* _Instructions for the task_:
Would you please repeat, word for word, only the lines from the one holding "pink trophy [51,135,130,243]" through the one holding "camera: 10 degrees right, 5 degrees up" in the material below, without the pictures?

* _The data_:

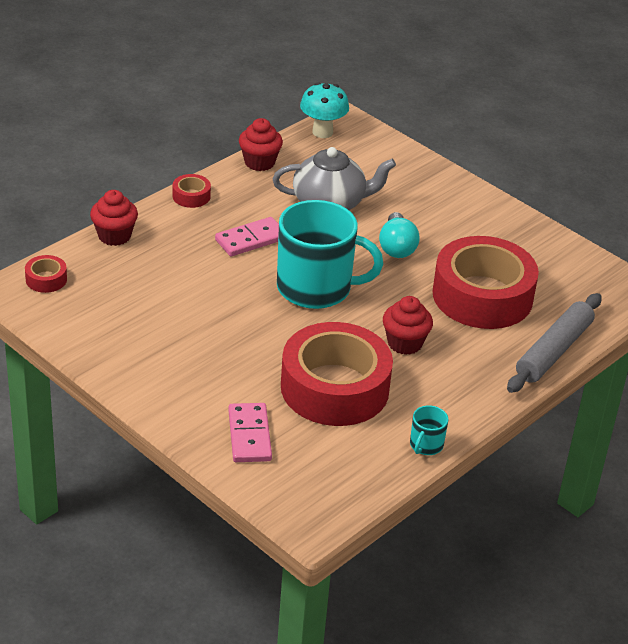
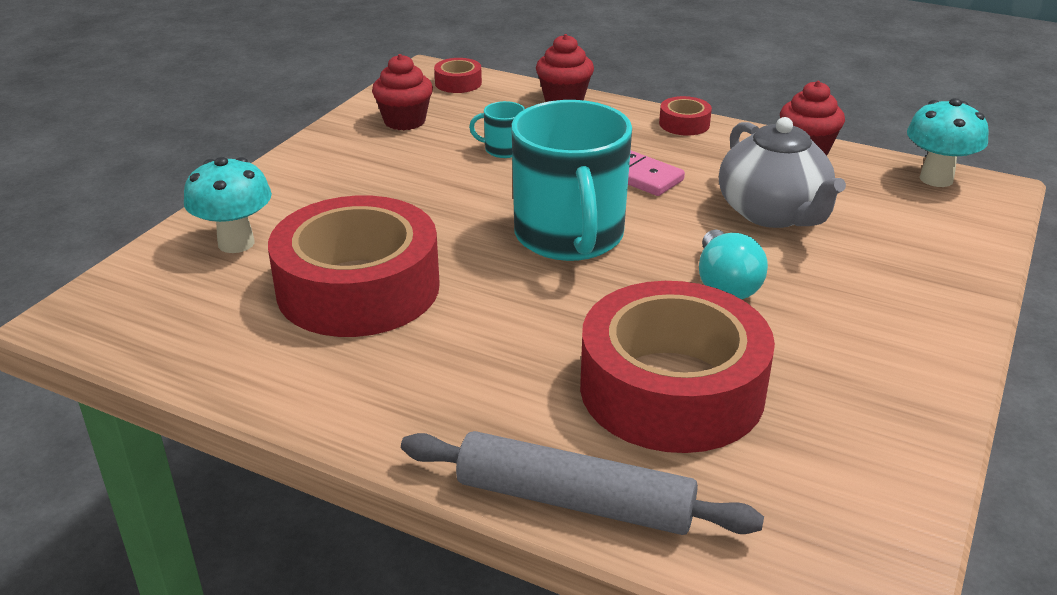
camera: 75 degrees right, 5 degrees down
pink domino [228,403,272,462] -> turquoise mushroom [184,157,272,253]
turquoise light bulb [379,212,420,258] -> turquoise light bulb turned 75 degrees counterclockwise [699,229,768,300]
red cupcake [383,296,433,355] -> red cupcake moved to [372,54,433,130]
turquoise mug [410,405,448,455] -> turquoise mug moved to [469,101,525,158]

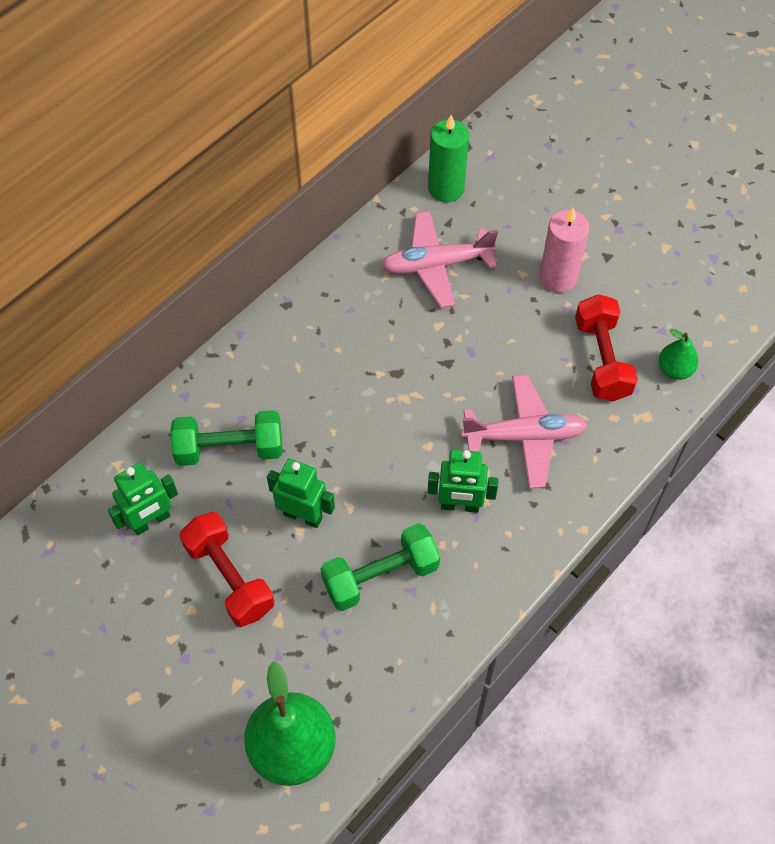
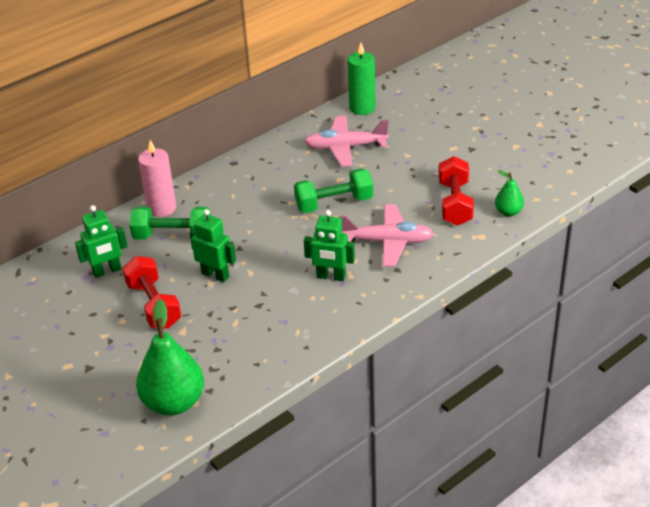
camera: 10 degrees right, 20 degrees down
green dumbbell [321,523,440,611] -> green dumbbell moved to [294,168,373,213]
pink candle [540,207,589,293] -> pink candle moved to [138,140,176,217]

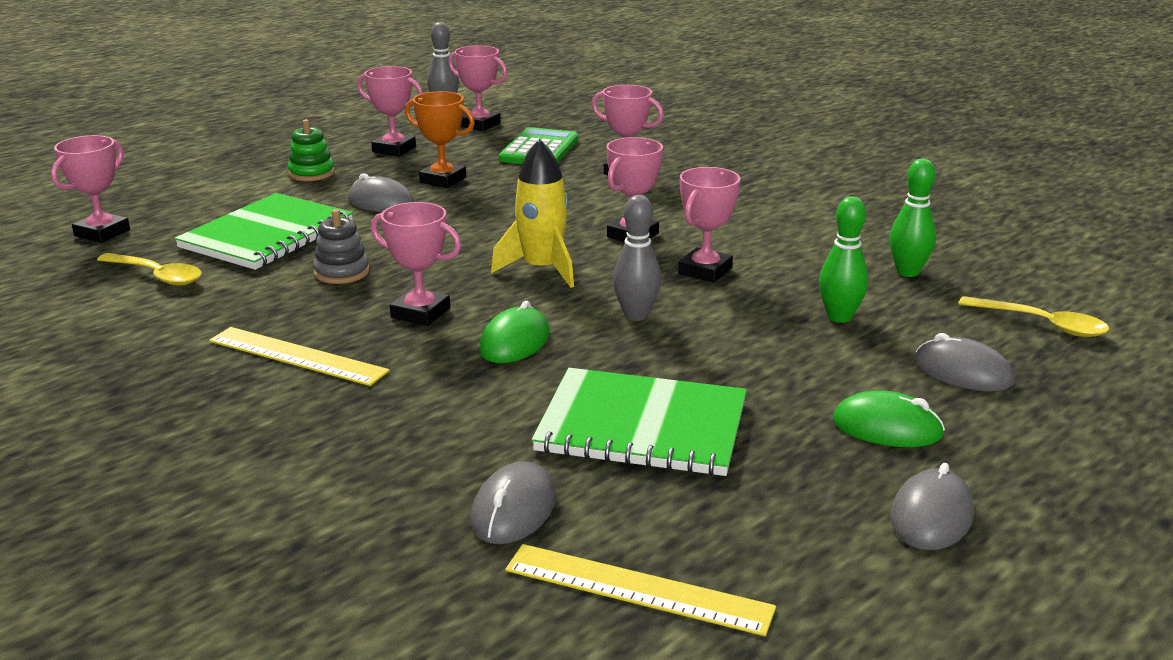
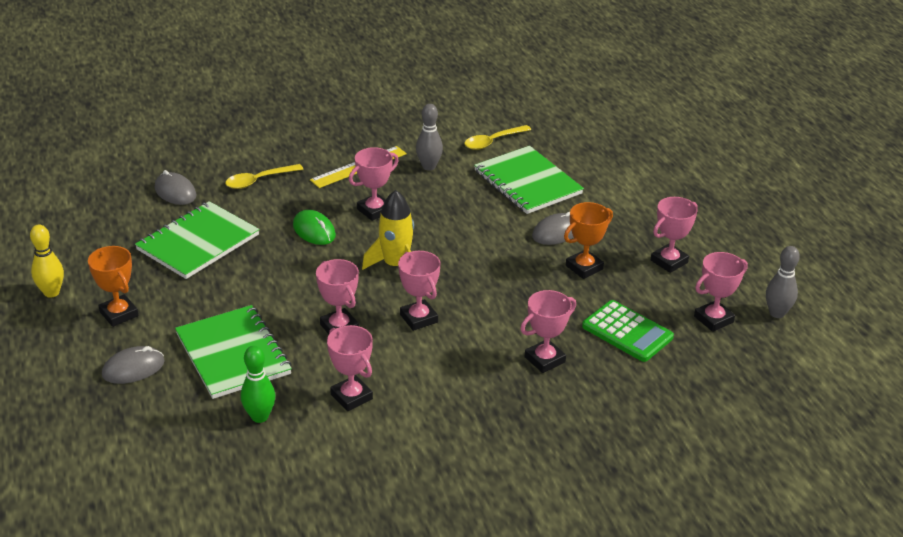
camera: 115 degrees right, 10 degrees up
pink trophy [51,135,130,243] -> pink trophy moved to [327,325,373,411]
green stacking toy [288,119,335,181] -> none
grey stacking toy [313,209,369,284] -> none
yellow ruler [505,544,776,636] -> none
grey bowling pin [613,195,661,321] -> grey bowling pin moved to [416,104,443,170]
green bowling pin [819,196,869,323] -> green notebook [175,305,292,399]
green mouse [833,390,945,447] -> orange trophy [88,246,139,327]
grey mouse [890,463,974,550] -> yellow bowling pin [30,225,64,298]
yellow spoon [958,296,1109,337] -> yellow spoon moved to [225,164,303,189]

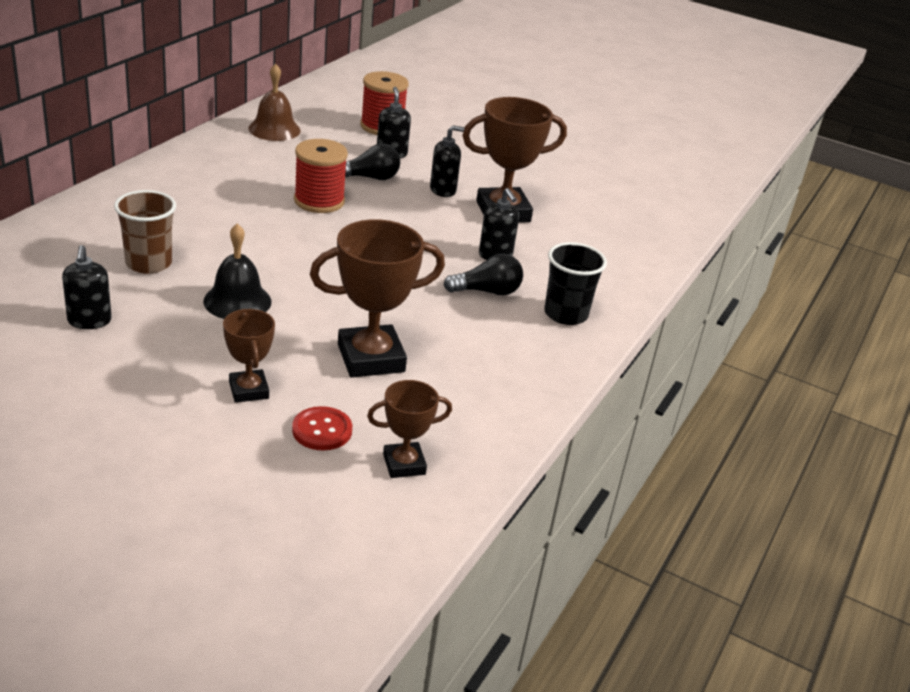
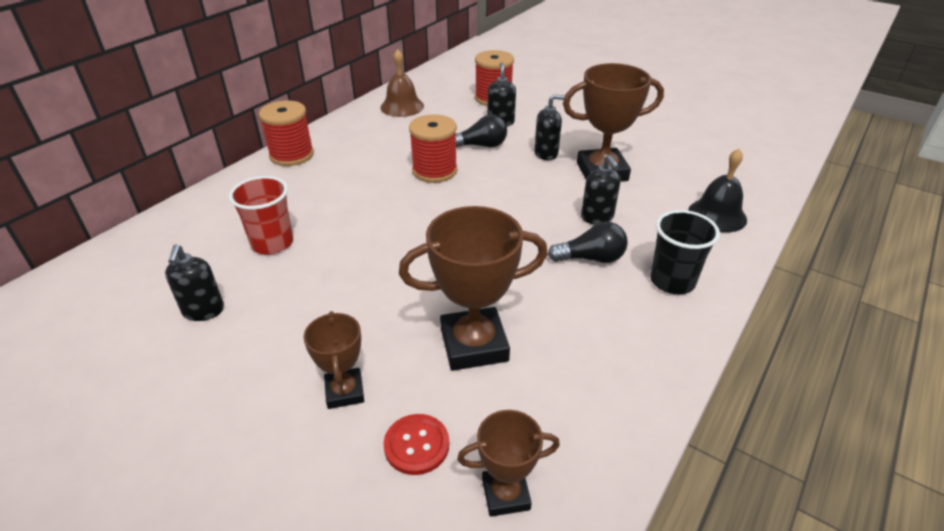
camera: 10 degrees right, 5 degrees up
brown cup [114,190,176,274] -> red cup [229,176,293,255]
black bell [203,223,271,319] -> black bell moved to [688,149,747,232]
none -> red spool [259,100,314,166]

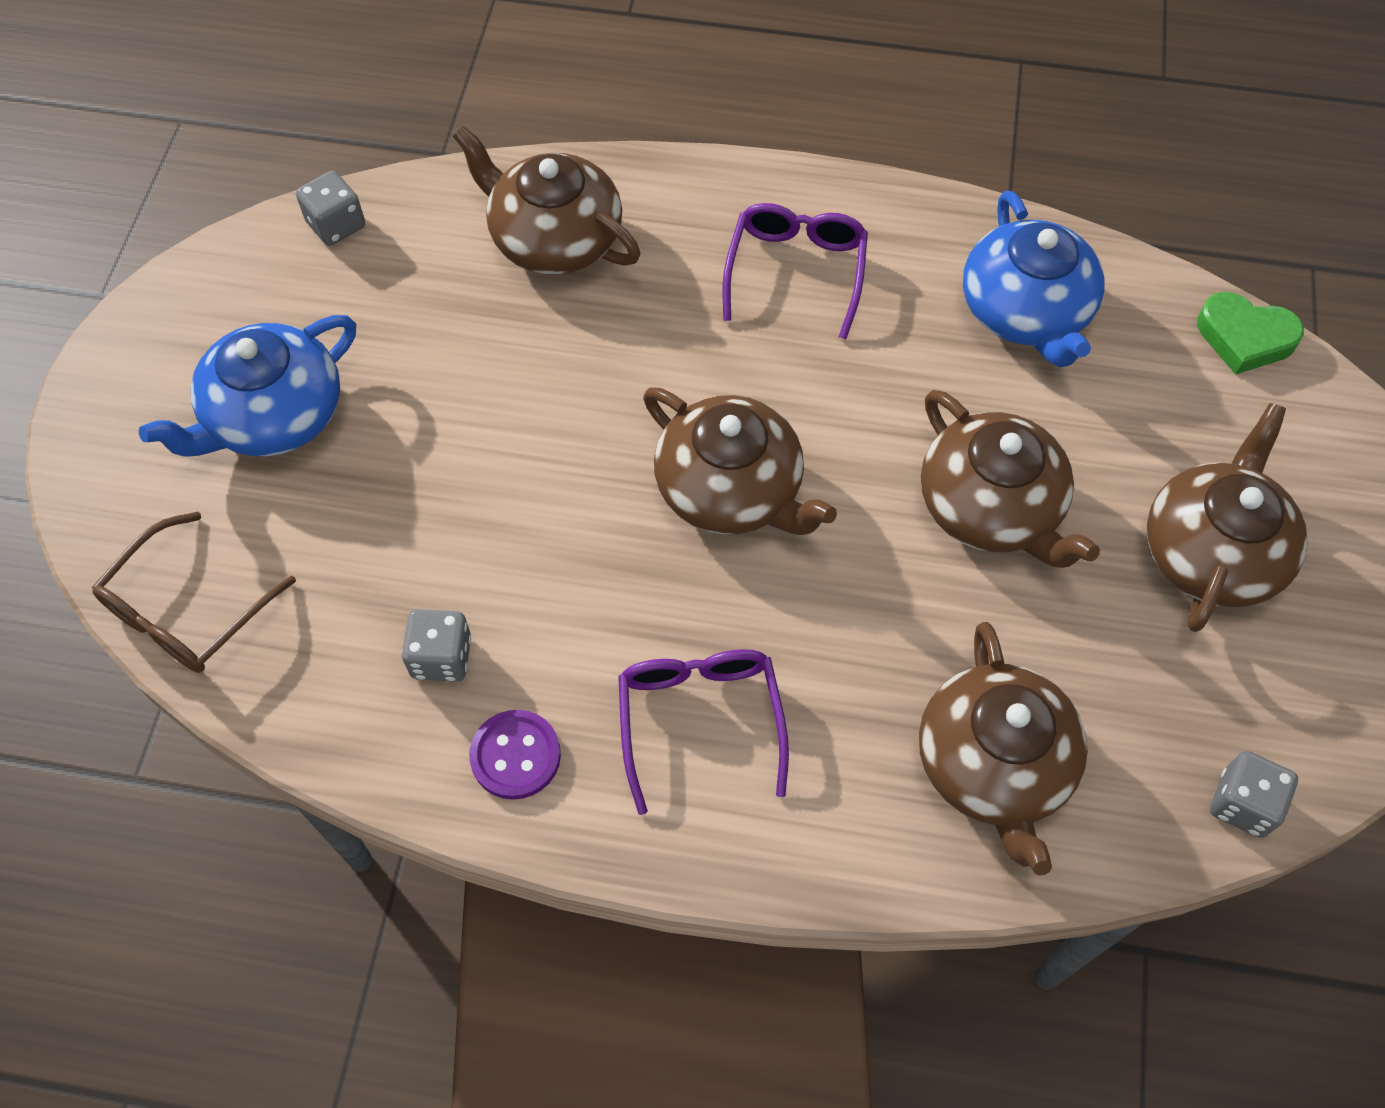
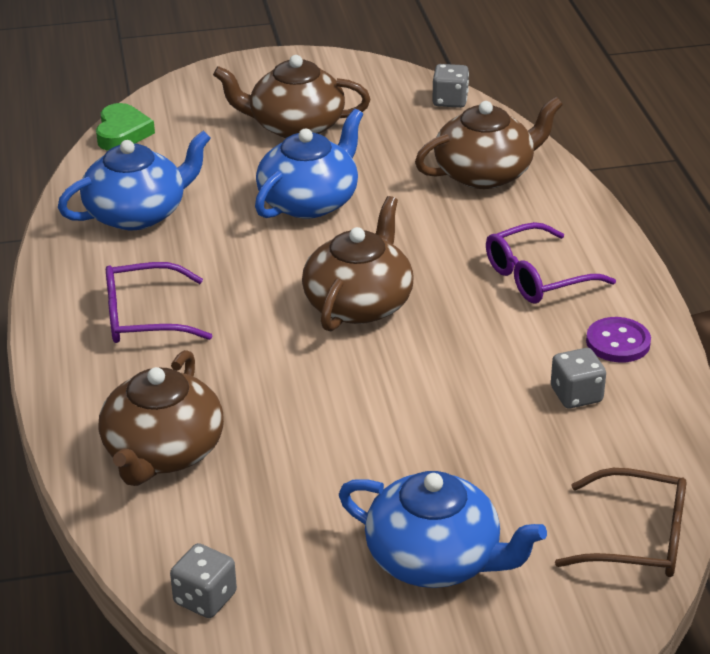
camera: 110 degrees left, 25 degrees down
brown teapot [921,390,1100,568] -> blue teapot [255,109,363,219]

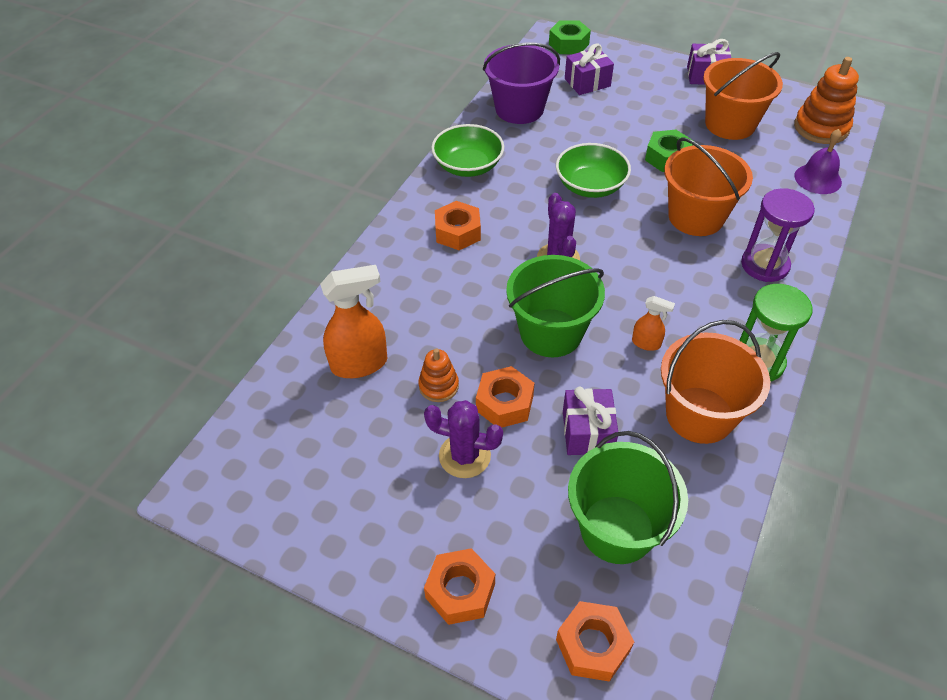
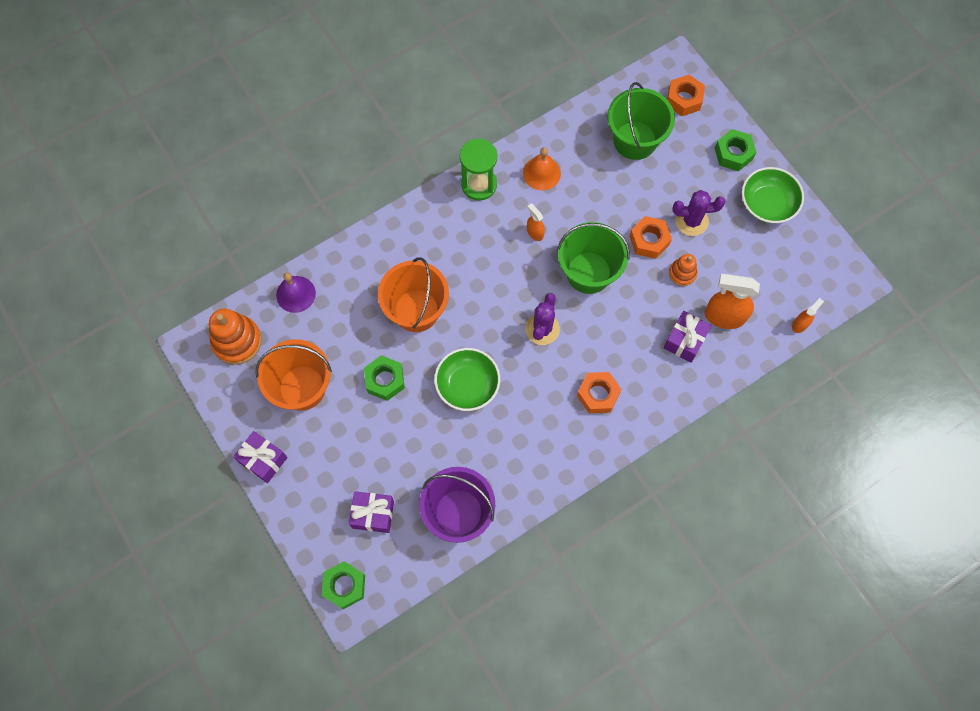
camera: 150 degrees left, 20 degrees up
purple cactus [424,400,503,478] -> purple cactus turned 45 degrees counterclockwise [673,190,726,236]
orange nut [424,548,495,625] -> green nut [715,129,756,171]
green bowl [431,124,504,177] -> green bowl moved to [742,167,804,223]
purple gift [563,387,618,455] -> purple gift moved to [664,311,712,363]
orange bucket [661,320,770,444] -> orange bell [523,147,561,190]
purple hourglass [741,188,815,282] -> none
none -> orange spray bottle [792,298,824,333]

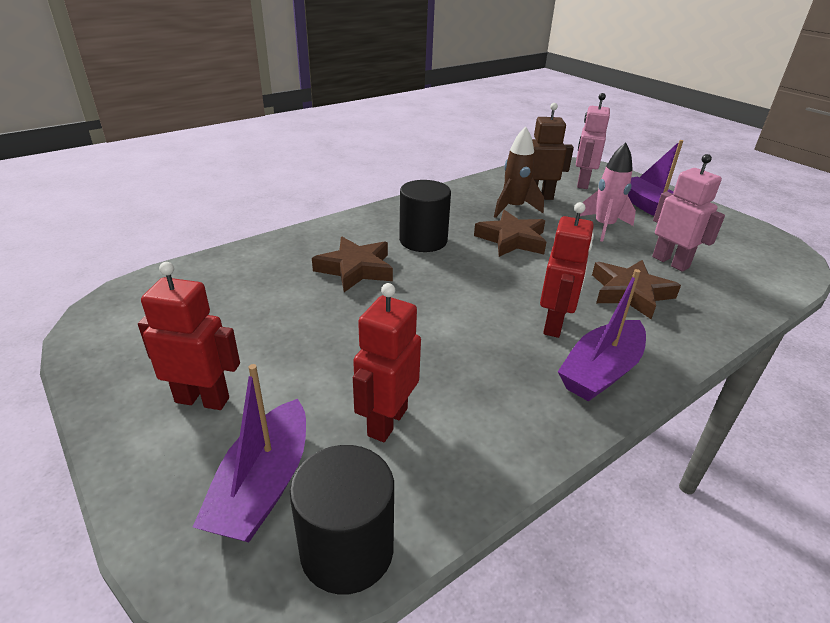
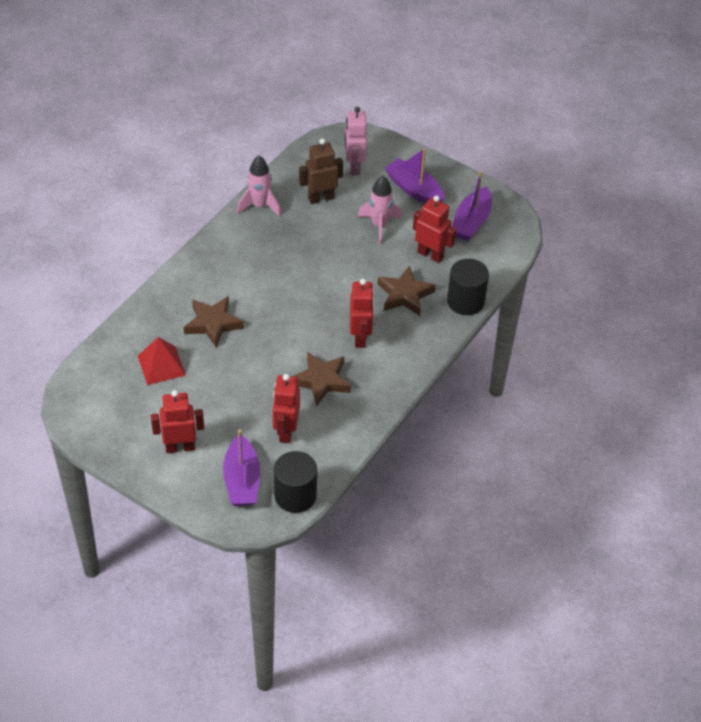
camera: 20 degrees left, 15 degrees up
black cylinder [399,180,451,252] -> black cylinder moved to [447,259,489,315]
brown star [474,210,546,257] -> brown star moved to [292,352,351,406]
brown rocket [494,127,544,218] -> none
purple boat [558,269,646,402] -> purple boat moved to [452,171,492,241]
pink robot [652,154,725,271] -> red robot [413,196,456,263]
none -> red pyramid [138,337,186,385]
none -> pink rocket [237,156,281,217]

* _Solution to this exercise_:
pink trophy [51,135,130,243] -> pink trophy moved to [327,325,373,411]
green stacking toy [288,119,335,181] -> none
grey stacking toy [313,209,369,284] -> none
yellow ruler [505,544,776,636] -> none
grey bowling pin [613,195,661,321] -> grey bowling pin moved to [416,104,443,170]
green bowling pin [819,196,869,323] -> green notebook [175,305,292,399]
green mouse [833,390,945,447] -> orange trophy [88,246,139,327]
grey mouse [890,463,974,550] -> yellow bowling pin [30,225,64,298]
yellow spoon [958,296,1109,337] -> yellow spoon moved to [225,164,303,189]

camera: 10 degrees right, 5 degrees up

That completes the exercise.